● Records shown:
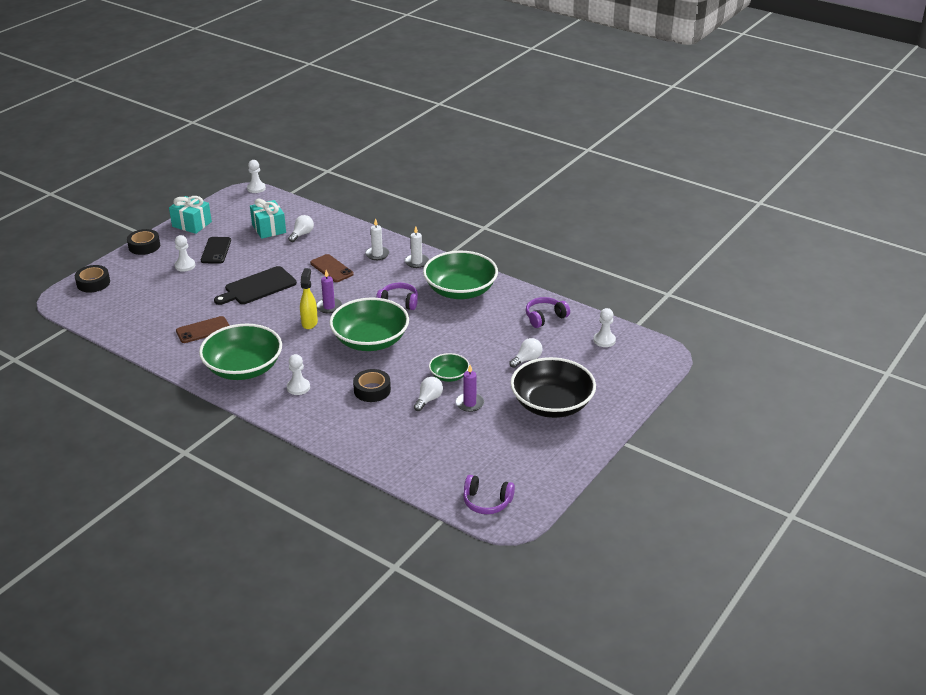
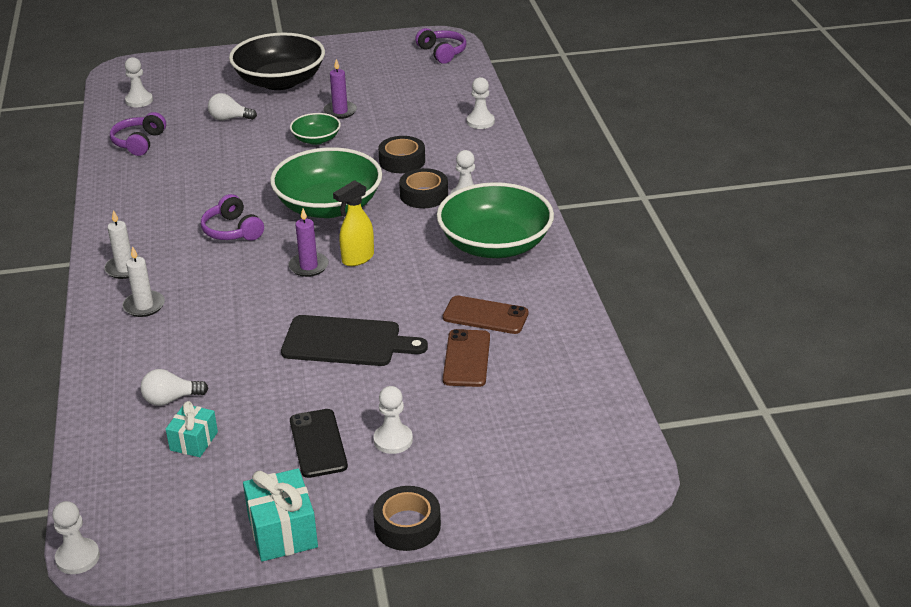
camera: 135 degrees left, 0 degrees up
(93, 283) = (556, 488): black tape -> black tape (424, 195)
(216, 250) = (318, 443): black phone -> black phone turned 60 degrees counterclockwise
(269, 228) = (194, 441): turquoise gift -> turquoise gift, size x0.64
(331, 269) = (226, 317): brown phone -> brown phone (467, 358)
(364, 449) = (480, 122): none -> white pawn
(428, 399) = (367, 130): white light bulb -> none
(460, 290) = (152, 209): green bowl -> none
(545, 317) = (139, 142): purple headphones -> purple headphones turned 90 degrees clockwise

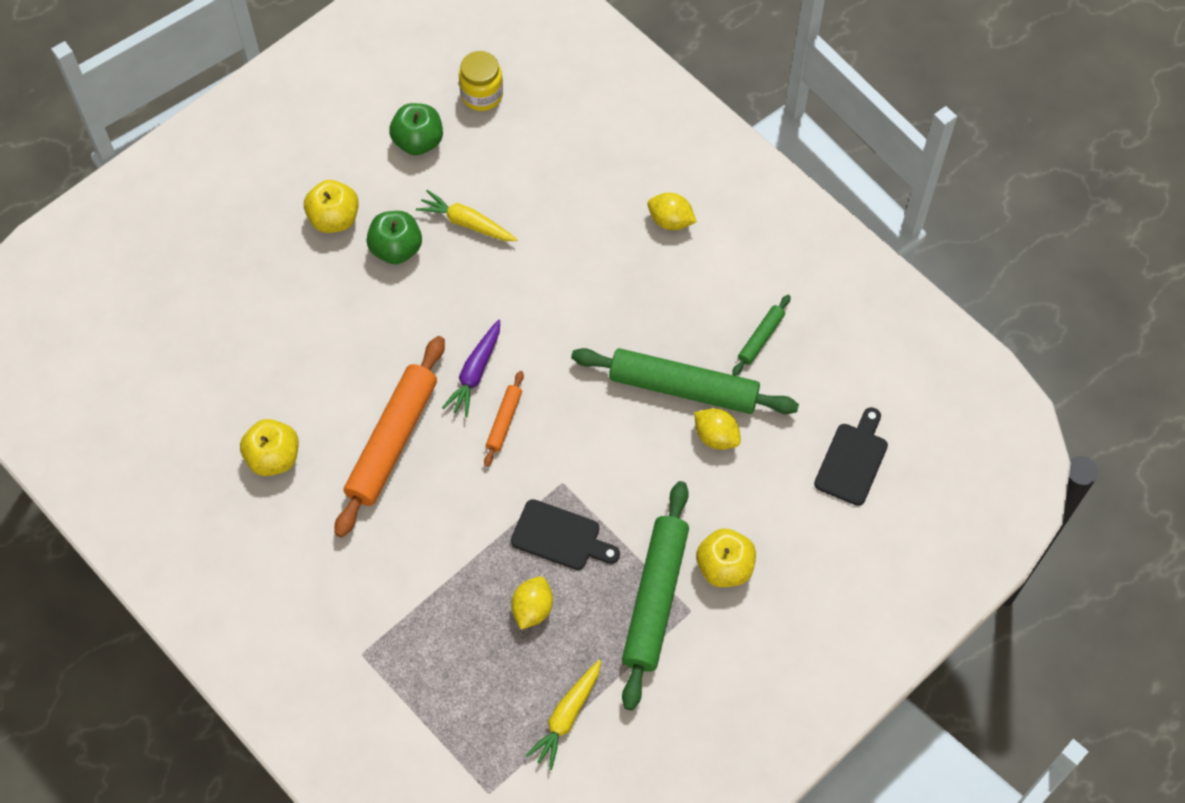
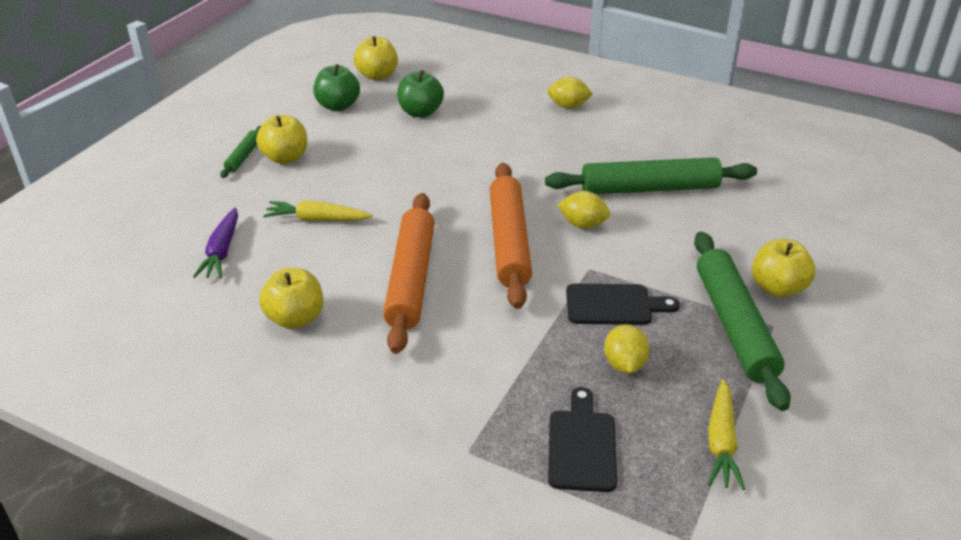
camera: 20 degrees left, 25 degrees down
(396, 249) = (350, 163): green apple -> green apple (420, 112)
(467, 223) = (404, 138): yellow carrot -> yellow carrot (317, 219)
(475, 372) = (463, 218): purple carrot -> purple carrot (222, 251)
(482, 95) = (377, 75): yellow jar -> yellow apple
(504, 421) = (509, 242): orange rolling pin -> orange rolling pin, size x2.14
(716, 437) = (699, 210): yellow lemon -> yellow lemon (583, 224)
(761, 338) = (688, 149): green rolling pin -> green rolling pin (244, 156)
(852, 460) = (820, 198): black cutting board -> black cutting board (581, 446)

● Your assignment: Give back, exactly as written, the lines from the top of the material above to the line containing "(460, 290) = (152, 209): green bowl -> none", both included; skip every picture.

● Response box:
camera: 135 degrees left, 0 degrees up
(93, 283) = (556, 488): black tape -> black tape (424, 195)
(216, 250) = (318, 443): black phone -> black phone turned 60 degrees counterclockwise
(269, 228) = (194, 441): turquoise gift -> turquoise gift, size x0.64
(331, 269) = (226, 317): brown phone -> brown phone (467, 358)
(364, 449) = (480, 122): none -> white pawn
(428, 399) = (367, 130): white light bulb -> none
(460, 290) = (152, 209): green bowl -> none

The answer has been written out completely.